## Material provided
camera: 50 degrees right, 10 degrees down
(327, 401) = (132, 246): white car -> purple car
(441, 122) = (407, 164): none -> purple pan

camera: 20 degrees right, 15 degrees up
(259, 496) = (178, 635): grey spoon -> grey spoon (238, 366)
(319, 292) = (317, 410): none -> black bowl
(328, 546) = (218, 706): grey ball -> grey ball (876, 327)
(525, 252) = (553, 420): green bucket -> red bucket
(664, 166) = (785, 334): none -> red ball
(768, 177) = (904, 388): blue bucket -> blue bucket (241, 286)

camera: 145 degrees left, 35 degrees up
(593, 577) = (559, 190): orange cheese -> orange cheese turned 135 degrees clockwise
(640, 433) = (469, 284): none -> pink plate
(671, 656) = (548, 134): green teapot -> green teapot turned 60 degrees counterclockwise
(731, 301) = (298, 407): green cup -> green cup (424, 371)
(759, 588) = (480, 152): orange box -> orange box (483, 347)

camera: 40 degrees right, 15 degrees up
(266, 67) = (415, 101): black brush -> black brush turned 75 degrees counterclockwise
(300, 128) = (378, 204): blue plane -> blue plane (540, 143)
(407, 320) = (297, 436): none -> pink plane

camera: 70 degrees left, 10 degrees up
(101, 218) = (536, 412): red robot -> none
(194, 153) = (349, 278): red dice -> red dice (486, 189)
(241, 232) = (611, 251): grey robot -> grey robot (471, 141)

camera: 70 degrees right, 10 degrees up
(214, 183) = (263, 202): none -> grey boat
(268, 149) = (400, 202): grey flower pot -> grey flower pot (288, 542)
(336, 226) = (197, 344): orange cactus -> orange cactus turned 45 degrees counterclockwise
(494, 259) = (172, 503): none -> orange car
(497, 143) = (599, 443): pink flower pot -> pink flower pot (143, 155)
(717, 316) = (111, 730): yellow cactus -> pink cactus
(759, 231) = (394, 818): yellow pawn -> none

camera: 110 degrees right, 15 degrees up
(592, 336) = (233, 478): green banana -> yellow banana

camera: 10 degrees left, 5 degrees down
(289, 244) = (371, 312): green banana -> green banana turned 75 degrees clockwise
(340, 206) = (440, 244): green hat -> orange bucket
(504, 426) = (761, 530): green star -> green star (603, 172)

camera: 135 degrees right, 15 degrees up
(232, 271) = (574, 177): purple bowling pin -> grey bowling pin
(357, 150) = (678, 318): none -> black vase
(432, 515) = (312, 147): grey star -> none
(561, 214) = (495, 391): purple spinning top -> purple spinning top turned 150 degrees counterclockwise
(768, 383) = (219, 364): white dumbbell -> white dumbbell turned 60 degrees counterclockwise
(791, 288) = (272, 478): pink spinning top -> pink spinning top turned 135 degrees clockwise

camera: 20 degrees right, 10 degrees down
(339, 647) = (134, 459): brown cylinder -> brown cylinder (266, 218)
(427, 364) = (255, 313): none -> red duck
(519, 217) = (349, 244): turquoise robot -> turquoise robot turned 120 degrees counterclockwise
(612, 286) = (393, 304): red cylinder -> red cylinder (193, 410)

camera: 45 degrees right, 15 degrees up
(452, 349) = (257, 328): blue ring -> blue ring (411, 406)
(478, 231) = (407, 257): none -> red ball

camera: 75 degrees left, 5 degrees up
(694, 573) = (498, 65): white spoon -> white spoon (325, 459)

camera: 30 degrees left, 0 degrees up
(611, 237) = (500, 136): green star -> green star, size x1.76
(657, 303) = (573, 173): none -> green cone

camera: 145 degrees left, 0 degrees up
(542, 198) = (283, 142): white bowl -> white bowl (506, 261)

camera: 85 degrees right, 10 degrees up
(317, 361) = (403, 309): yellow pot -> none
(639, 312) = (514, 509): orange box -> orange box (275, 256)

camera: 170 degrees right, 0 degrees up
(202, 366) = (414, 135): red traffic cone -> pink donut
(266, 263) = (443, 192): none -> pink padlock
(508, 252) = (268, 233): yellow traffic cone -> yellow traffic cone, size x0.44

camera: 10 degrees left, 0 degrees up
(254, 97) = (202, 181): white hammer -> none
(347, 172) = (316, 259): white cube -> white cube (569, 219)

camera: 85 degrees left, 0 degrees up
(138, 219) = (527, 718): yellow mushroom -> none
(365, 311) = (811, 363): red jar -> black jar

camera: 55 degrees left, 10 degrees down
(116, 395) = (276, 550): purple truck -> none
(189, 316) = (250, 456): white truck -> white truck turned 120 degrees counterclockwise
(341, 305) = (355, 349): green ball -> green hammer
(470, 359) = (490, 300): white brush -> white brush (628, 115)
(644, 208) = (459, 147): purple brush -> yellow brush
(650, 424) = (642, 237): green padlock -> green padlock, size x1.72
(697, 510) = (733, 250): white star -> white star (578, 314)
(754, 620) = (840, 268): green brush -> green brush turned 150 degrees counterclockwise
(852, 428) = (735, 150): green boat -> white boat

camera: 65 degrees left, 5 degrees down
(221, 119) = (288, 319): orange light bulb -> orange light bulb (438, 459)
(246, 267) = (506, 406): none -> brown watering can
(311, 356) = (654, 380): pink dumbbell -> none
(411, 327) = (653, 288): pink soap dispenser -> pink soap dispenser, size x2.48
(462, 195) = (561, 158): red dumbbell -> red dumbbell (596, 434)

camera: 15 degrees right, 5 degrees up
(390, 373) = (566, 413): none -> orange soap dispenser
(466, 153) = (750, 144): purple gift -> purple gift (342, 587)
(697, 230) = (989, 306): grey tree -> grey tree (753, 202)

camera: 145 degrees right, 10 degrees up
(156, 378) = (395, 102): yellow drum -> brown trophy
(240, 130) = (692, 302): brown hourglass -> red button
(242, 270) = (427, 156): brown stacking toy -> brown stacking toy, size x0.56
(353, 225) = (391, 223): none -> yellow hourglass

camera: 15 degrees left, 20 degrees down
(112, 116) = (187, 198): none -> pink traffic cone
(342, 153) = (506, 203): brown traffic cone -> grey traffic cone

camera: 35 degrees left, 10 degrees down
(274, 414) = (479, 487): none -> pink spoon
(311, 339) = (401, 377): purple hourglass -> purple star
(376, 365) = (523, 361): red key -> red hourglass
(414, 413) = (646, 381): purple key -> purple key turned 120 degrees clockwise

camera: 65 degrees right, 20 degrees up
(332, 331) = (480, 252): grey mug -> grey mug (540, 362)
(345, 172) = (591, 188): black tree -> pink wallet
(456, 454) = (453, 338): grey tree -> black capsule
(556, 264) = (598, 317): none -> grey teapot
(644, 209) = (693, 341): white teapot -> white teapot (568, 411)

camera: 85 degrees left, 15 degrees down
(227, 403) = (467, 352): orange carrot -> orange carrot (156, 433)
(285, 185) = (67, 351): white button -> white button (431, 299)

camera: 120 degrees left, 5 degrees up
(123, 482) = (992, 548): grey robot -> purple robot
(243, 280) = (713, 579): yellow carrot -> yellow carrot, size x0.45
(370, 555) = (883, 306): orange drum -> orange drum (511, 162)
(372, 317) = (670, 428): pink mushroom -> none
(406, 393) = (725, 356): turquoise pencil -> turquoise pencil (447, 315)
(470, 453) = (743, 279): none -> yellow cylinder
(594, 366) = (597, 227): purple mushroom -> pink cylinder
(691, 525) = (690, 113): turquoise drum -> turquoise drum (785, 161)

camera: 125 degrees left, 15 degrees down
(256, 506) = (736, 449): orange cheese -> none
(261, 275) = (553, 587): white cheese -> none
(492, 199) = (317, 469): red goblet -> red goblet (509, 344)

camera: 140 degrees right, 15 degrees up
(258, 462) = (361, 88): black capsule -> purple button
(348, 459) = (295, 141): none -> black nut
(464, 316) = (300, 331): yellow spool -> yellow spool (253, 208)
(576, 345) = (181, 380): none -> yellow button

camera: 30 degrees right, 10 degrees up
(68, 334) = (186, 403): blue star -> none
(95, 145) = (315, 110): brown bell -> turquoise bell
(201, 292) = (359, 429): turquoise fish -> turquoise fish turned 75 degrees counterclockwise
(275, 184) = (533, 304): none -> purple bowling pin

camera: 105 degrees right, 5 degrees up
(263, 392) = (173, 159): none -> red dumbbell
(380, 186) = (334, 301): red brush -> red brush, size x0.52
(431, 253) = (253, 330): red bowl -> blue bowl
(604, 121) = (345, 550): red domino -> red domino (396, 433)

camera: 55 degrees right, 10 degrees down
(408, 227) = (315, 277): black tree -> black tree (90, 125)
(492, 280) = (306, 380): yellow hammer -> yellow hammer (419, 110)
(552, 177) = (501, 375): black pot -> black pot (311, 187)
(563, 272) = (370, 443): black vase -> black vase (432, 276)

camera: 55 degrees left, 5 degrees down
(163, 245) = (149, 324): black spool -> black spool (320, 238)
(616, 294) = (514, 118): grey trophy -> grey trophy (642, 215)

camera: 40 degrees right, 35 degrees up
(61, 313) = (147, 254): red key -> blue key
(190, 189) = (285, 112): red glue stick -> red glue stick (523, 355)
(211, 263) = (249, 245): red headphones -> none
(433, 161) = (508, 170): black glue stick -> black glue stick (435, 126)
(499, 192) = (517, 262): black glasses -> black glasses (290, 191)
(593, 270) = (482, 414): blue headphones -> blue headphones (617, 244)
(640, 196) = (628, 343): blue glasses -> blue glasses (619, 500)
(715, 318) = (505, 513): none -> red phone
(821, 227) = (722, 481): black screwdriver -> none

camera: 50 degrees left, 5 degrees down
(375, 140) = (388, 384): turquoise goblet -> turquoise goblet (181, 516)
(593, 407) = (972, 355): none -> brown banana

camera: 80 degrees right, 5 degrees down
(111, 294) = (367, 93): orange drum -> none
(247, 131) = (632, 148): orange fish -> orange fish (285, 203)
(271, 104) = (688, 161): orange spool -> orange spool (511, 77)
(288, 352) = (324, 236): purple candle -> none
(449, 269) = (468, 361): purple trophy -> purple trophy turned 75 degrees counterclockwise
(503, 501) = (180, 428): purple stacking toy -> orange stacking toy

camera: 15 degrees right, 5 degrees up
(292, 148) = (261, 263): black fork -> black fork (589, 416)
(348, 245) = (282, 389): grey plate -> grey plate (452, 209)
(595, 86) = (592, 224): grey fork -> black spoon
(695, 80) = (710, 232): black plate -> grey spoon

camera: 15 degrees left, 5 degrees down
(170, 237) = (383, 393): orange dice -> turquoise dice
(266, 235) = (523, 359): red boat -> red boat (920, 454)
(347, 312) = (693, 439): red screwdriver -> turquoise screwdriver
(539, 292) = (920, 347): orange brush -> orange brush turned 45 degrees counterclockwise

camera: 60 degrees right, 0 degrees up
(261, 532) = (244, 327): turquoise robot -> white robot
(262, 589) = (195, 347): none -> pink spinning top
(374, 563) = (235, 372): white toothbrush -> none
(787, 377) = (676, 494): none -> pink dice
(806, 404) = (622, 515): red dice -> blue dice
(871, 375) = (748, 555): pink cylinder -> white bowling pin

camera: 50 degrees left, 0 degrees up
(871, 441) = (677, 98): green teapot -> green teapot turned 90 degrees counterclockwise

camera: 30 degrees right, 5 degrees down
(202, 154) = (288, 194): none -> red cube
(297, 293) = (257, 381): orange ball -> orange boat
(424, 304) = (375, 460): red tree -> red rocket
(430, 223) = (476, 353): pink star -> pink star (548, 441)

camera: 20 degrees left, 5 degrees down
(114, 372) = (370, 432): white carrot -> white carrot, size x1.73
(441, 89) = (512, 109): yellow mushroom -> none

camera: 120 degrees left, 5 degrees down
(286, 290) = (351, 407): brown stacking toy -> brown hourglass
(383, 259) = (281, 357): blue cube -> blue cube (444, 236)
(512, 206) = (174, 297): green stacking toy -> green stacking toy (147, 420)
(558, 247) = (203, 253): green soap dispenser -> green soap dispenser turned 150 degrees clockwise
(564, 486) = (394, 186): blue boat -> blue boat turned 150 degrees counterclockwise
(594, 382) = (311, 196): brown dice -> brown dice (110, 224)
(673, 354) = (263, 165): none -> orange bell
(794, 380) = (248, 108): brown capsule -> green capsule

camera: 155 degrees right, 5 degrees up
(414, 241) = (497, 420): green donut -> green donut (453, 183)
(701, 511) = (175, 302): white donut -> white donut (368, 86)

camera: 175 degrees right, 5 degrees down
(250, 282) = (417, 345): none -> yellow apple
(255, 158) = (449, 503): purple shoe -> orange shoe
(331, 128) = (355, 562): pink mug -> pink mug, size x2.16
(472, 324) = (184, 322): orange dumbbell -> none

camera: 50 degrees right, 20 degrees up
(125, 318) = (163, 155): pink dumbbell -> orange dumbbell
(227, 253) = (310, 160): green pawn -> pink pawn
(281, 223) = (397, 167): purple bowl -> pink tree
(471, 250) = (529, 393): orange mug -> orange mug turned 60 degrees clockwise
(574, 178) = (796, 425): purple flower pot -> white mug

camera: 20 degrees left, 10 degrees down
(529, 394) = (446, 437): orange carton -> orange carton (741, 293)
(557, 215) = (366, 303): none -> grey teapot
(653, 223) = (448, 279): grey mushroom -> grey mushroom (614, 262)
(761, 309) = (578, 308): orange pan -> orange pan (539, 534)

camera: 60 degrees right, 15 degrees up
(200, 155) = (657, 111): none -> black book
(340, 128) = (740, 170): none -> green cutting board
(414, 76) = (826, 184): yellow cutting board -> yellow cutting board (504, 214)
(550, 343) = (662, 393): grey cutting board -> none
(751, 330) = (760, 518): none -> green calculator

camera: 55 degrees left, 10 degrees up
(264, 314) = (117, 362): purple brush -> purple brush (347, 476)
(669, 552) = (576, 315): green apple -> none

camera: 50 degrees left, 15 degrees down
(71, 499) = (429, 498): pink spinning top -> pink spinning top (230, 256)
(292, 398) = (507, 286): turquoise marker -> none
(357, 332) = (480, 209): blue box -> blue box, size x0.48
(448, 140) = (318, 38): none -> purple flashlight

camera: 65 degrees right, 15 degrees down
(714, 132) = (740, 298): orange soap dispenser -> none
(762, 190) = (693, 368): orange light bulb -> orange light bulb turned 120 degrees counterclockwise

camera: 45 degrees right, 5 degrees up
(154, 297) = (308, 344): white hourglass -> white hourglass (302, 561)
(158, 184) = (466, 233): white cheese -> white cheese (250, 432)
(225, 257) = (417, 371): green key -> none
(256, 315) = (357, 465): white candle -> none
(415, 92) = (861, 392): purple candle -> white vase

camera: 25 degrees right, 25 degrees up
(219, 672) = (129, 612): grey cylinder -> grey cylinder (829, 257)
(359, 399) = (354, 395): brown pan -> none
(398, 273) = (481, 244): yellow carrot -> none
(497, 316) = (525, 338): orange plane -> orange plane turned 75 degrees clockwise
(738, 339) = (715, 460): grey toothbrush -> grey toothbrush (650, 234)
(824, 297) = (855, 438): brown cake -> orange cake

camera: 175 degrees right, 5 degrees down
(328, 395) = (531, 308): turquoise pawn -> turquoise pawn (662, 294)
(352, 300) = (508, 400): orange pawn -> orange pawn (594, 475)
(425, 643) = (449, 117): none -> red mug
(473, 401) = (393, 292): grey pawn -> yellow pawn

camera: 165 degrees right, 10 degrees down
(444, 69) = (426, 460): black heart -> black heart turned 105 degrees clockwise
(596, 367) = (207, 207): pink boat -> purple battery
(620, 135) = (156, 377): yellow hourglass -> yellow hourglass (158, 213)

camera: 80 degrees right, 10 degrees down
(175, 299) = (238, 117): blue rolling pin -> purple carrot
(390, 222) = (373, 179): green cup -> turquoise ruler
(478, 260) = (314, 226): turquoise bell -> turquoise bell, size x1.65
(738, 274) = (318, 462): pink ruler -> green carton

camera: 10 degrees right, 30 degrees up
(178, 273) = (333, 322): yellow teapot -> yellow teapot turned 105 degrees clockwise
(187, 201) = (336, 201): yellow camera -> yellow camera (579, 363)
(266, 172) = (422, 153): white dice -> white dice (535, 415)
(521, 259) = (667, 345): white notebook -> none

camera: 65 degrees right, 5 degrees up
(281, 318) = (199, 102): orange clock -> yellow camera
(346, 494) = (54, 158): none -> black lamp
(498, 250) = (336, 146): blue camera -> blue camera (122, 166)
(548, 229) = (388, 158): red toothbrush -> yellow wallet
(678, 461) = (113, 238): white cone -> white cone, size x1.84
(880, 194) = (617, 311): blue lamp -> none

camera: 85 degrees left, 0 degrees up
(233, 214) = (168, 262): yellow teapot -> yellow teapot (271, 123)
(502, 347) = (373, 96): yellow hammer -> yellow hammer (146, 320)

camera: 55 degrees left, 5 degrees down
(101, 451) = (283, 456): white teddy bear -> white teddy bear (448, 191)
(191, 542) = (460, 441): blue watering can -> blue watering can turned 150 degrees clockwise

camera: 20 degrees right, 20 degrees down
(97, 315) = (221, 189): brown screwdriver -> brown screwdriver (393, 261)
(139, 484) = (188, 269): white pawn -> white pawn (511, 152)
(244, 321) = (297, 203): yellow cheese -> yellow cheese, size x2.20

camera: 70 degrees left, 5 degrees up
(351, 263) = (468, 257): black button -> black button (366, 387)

## Task item
Set down exactly the lines above that run from the start of the listing to the line with "camera: 40 degrees right, 15 degrees up". Leave out every later line.

## Reply
camera: 50 degrees right, 10 degrees down
(327, 401) = (132, 246): white car -> purple car
(441, 122) = (407, 164): none -> purple pan

camera: 20 degrees right, 15 degrees up
(259, 496) = (178, 635): grey spoon -> grey spoon (238, 366)
(319, 292) = (317, 410): none -> black bowl
(328, 546) = (218, 706): grey ball -> grey ball (876, 327)
(525, 252) = (553, 420): green bucket -> red bucket
(664, 166) = (785, 334): none -> red ball
(768, 177) = (904, 388): blue bucket -> blue bucket (241, 286)

camera: 145 degrees left, 35 degrees up
(593, 577) = (559, 190): orange cheese -> orange cheese turned 135 degrees clockwise
(640, 433) = (469, 284): none -> pink plate
(671, 656) = (548, 134): green teapot -> green teapot turned 60 degrees counterclockwise
(731, 301) = (298, 407): green cup -> green cup (424, 371)
(759, 588) = (480, 152): orange box -> orange box (483, 347)

camera: 40 degrees right, 15 degrees up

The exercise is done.